* _ASSIGNMENT_
The listing below has to be output exactly as given, less its pictures.
==== DATA BLOCK ====
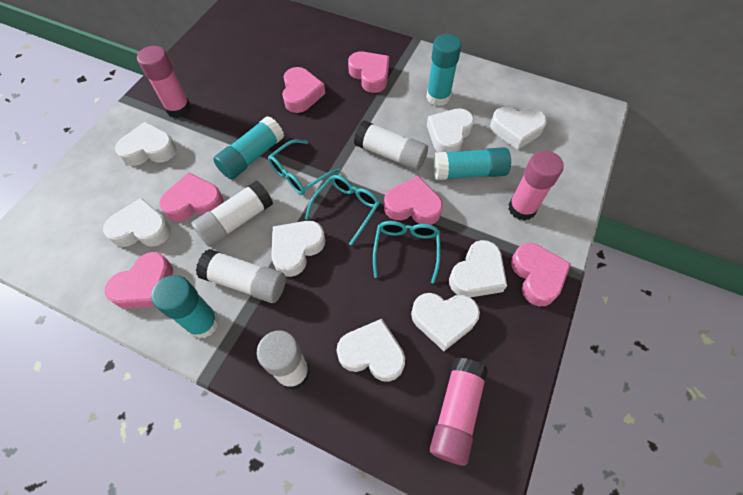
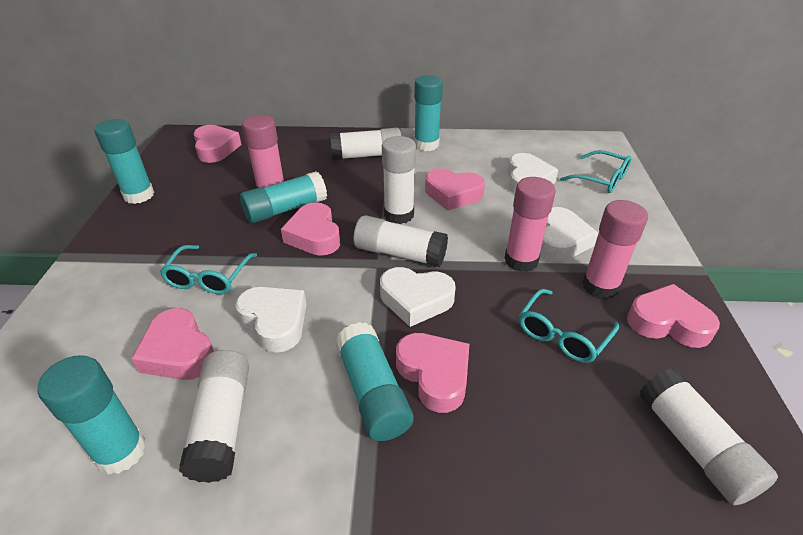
turquoise glue stick: 4 -> 5
white glue stick: 4 -> 5
white heart: 8 -> 4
====
* _TASK SOLUTION_
turquoise glue stick: 4 -> 5
white glue stick: 4 -> 5
white heart: 8 -> 4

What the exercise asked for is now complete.